*Work to be completed:*
Transcription task. Write out each entry verbatim and exclude any image.

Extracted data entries
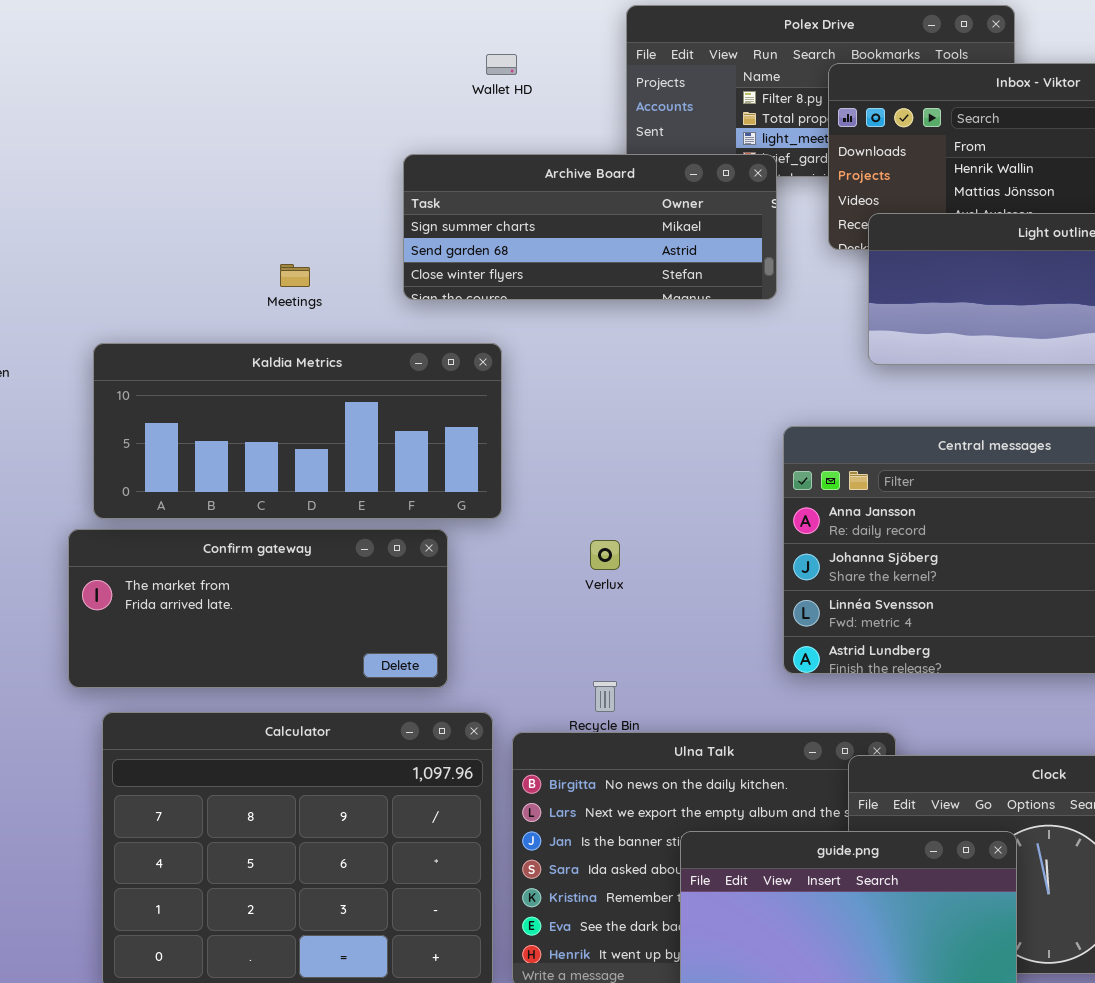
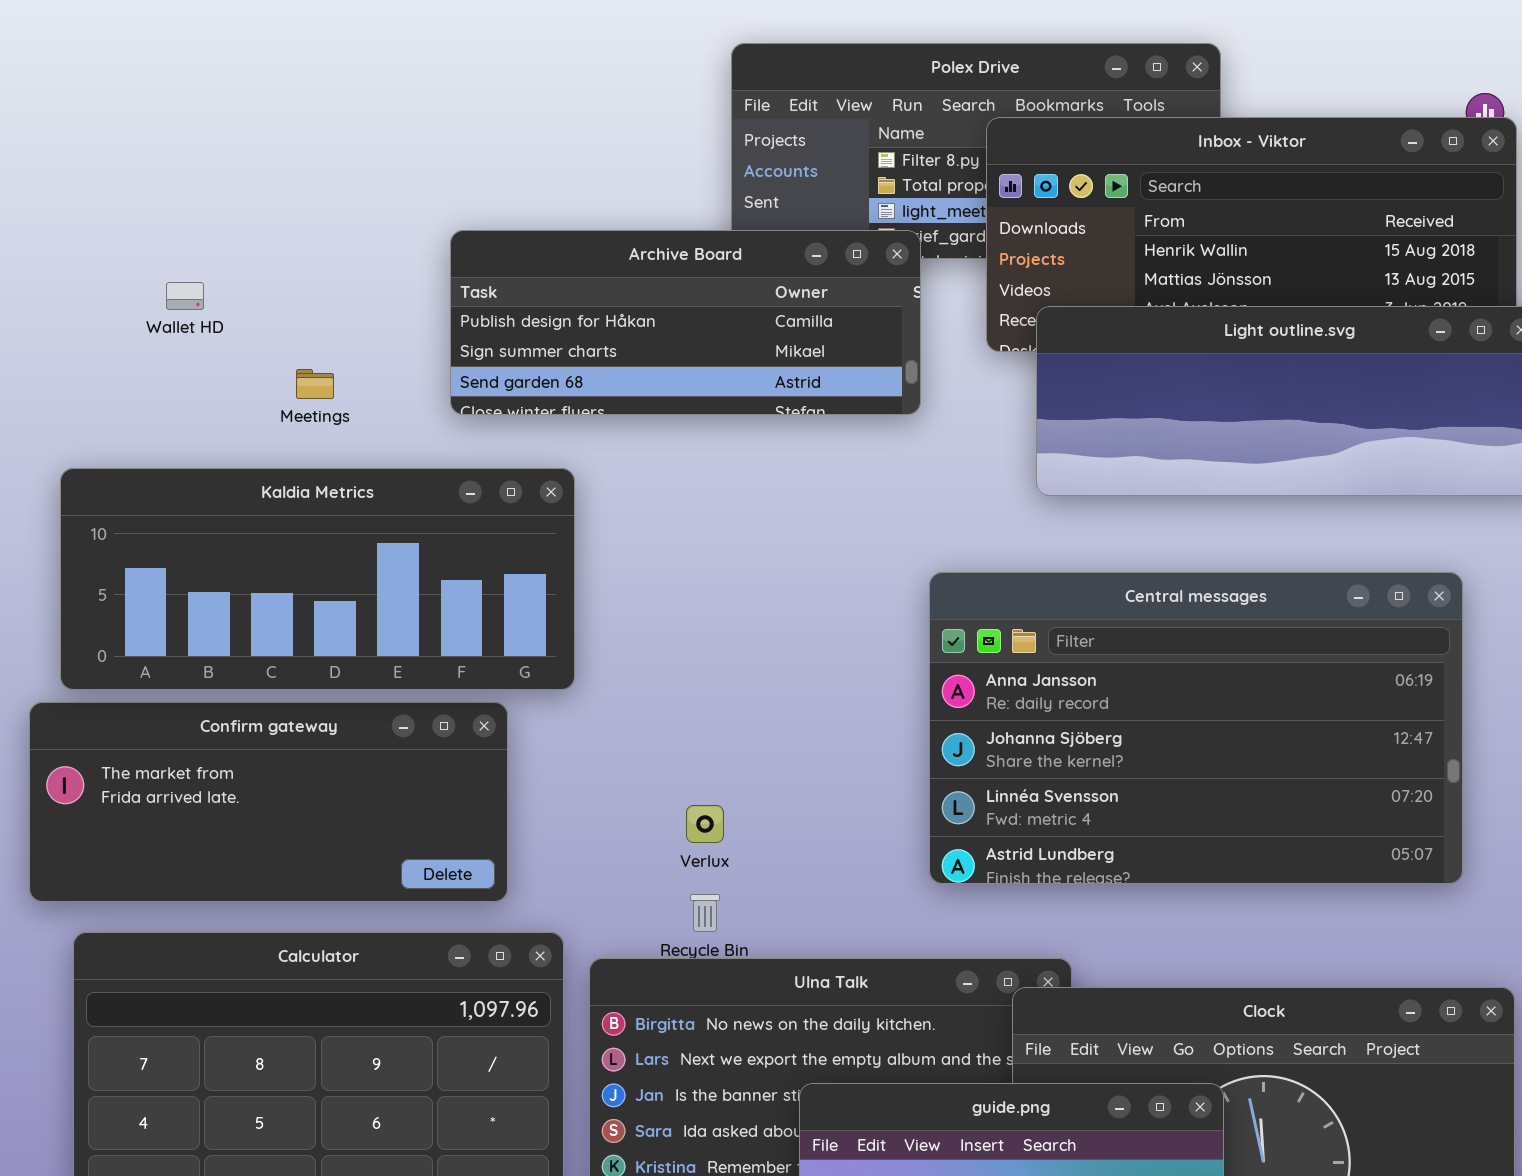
Wallet HD: [486,54,517,75] -> [166,282,204,310], moved
Archive Board: [403,154,777,300] -> [450,230,921,415], scrolled up 1 row
Verlux: [590,540,620,570] -> [686,805,724,843], moved

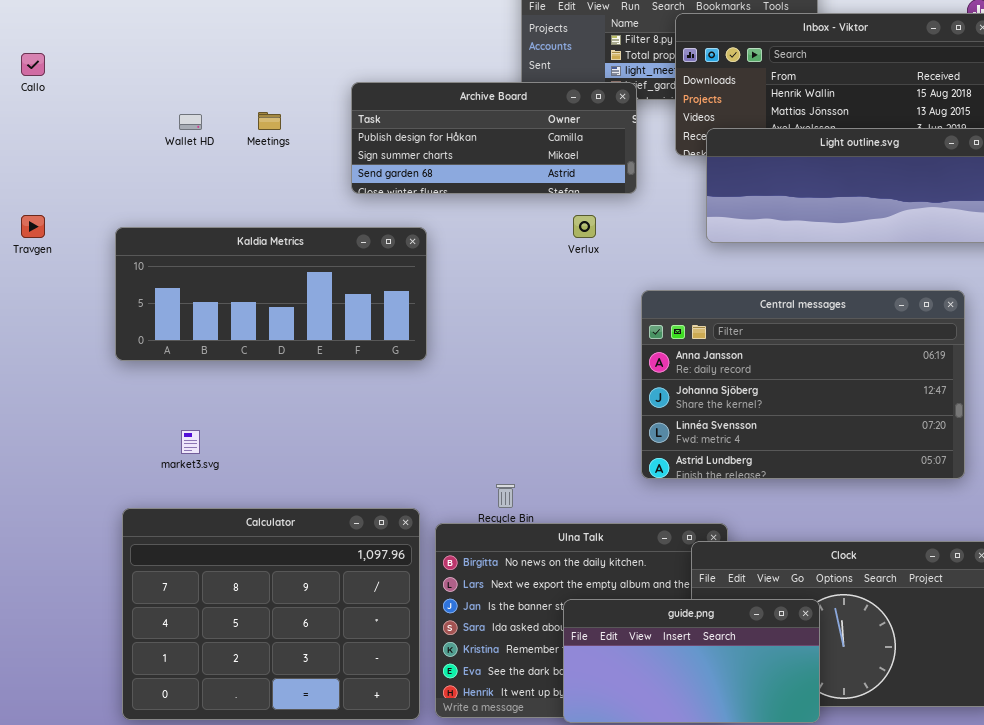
Meetings: [296,369,334,399] -> [258,112,281,130], moved
Confirm gateway: [29,702,508,902] -> none, closed
Verlux: [686,805,724,843] -> [573,215,596,238], moved

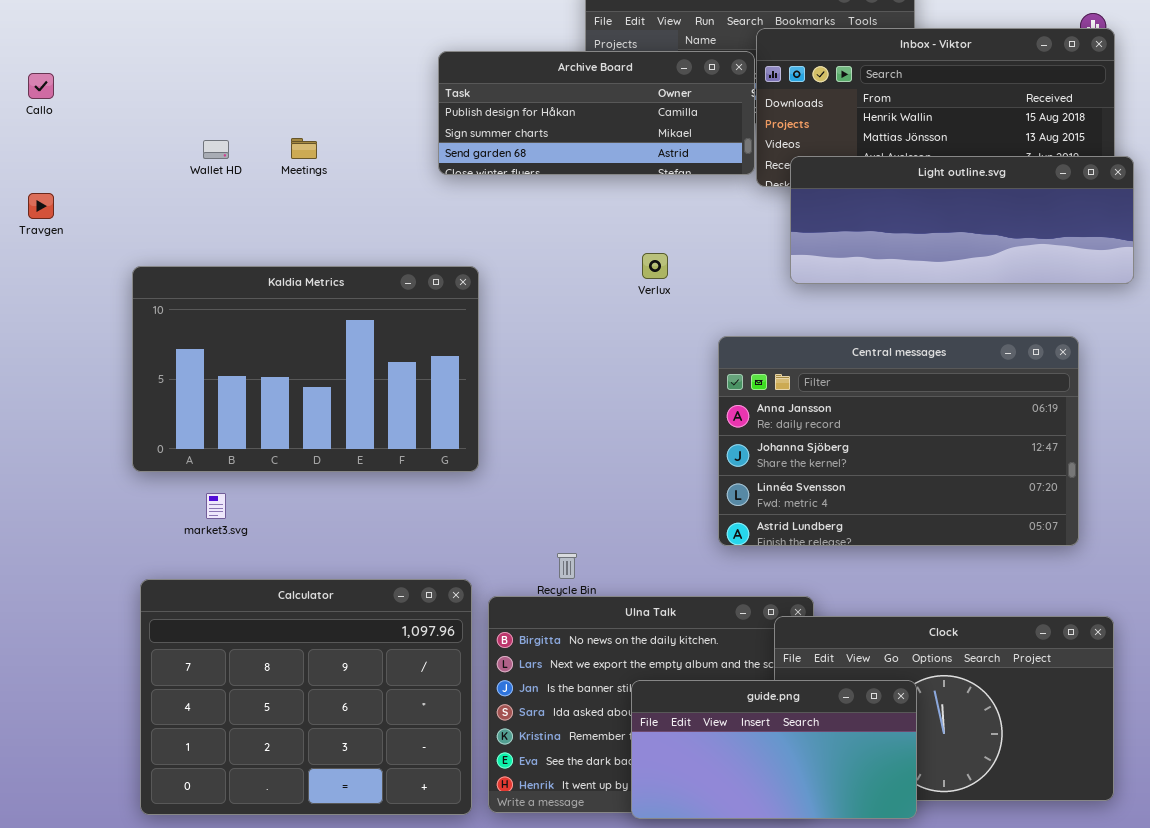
Archive Board: [351,82,637,194] -> [438,51,755,175], moved
Travgen: [21,215,45,238] -> [28,193,54,219], moved
Kaldia Metrics: [115,227,427,361] -> [132,266,479,472], resized

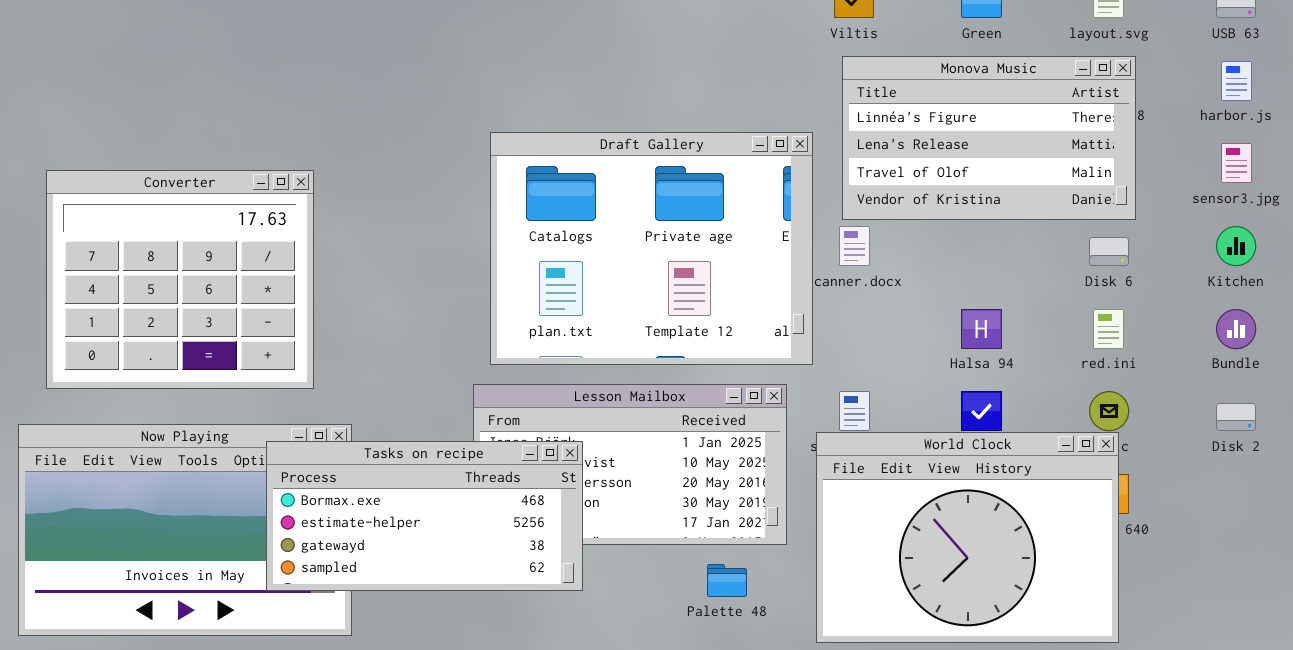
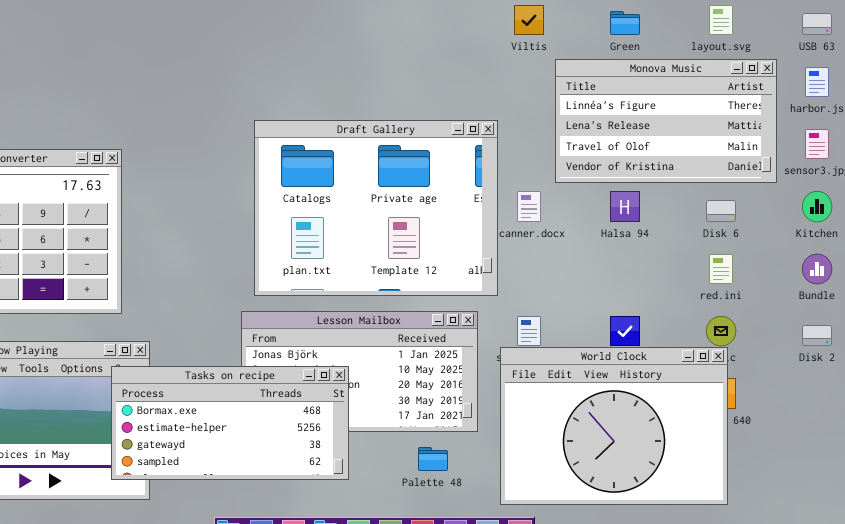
Monova Music: [842,56,1136,220] -> [555,59,777,183], moved
Halsa 94: [961,309,1002,349] -> [610,191,640,222], moved
Tasks on recipe: [266,441,583,591] -> [111,366,349,480], moved

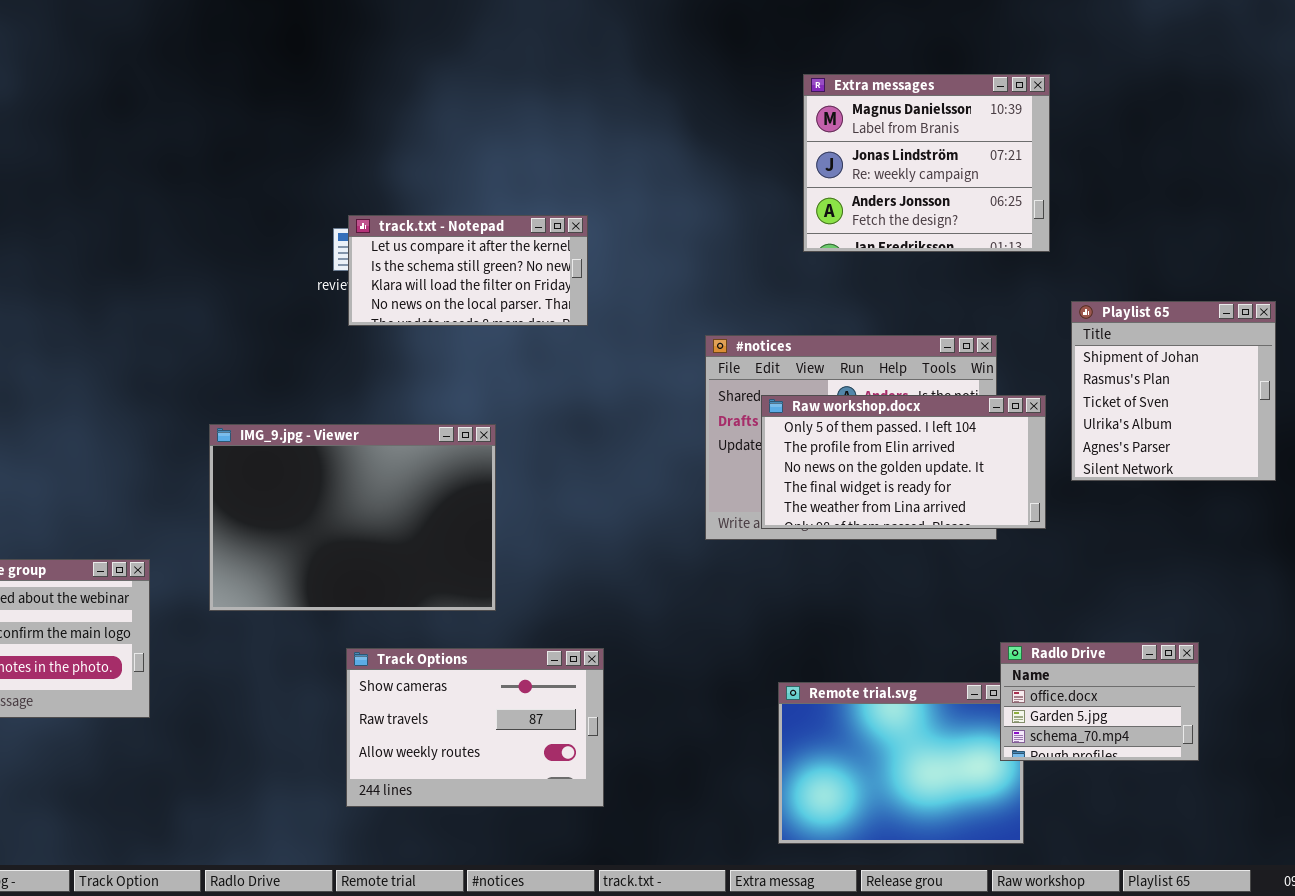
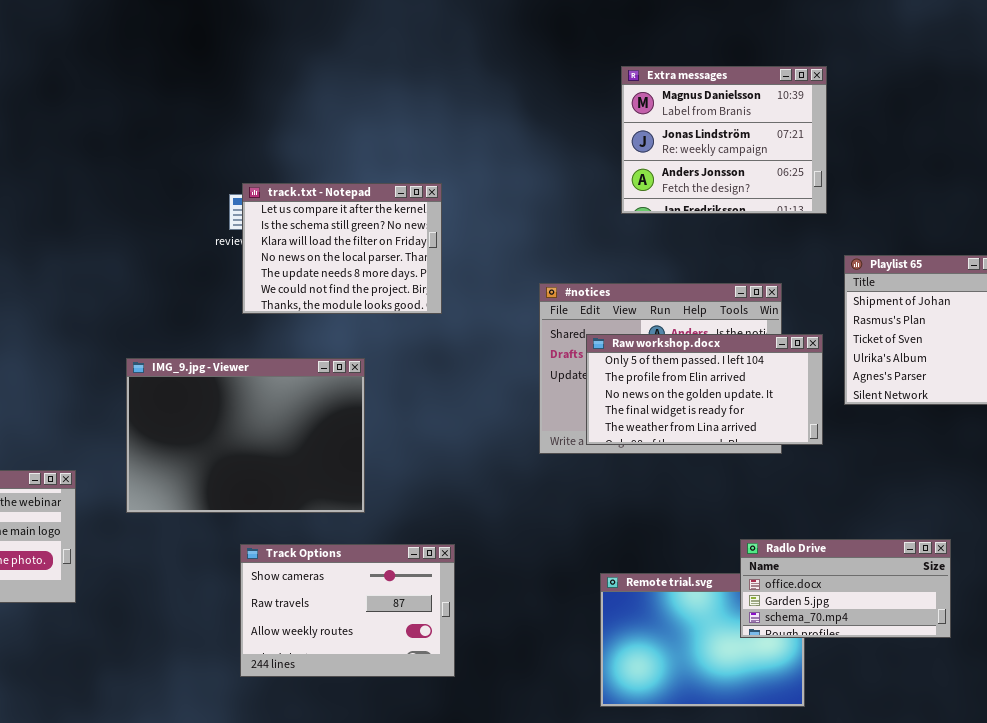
track.txt - Notepad: [348,215,588,326] -> [242,183,442,314], resized
Radlo Drive: [1000,642,1199,761] -> [740,539,951,638], resized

*Result below:*
Wallet HD: [486,54,517,75] -> [166,282,204,310], moved
Archive Board: [403,154,777,300] -> [450,230,921,415], scrolled up 1 row
Verlux: [590,540,620,570] -> [686,805,724,843], moved

Meetings: [296,369,334,399] -> [258,112,281,130], moved
Confirm gateway: [29,702,508,902] -> none, closed
Verlux: [686,805,724,843] -> [573,215,596,238], moved

Archive Board: [351,82,637,194] -> [438,51,755,175], moved
Travgen: [21,215,45,238] -> [28,193,54,219], moved
Kaldia Metrics: [115,227,427,361] -> [132,266,479,472], resized

Monova Music: [842,56,1136,220] -> [555,59,777,183], moved
Halsa 94: [961,309,1002,349] -> [610,191,640,222], moved
Tasks on recipe: [266,441,583,591] -> [111,366,349,480], moved

track.txt - Notepad: [348,215,588,326] -> [242,183,442,314], resized
Radlo Drive: [1000,642,1199,761] -> [740,539,951,638], resized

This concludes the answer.